» **Data shown**:
»»
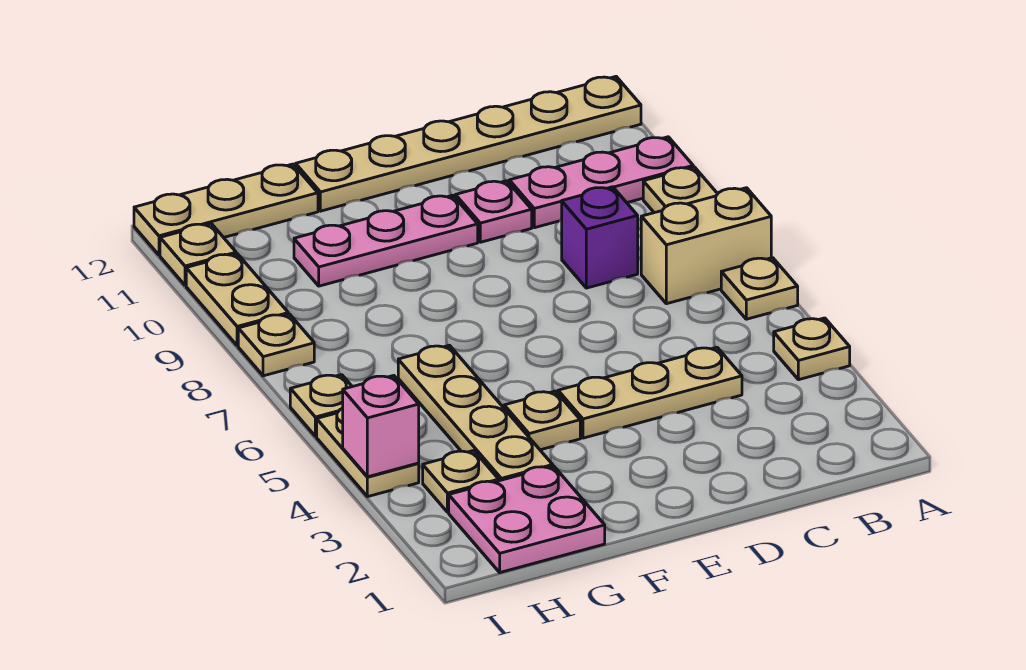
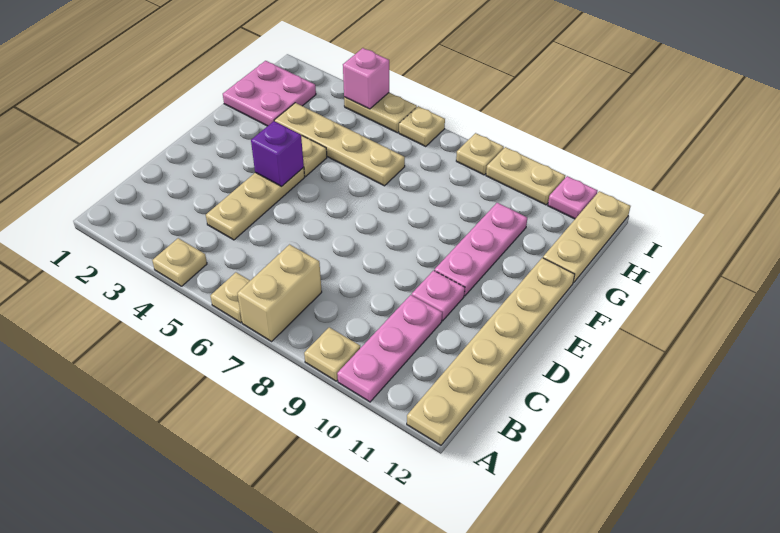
purple brick C8 level 1 -> purple brick E4 level 2
tan plate H3 level 1 -> none
tan plate I11 level 1 -> pink plate I11 level 1

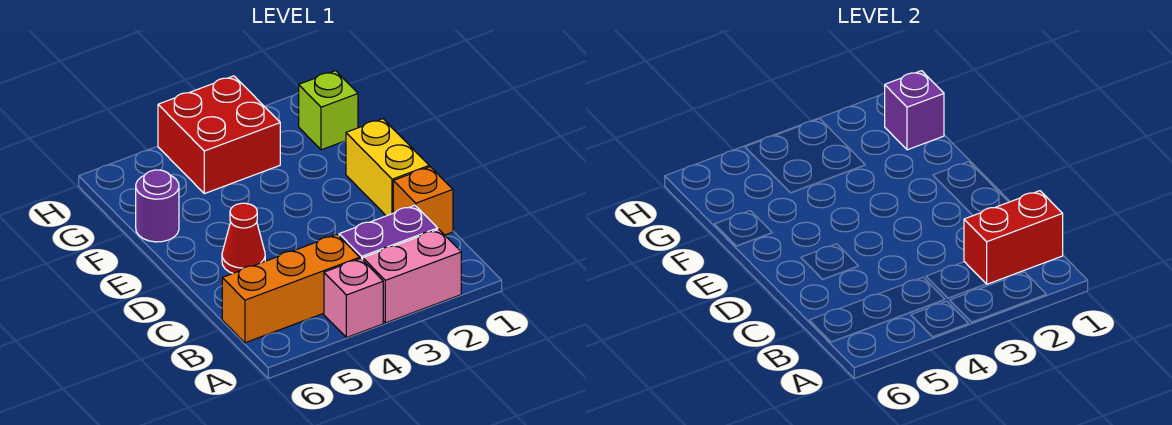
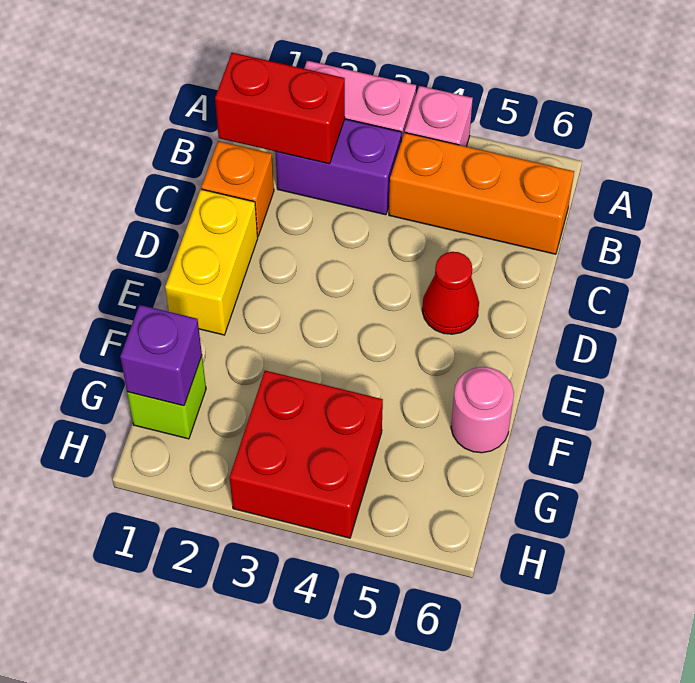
purple round brick F6 level 1 -> pink round brick F6 level 1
««
Repeat all the material above exactly, apart from the pictures.

purple brick C8 level 1 -> purple brick E4 level 2
tan plate H3 level 1 -> none
tan plate I11 level 1 -> pink plate I11 level 1

purple round brick F6 level 1 -> pink round brick F6 level 1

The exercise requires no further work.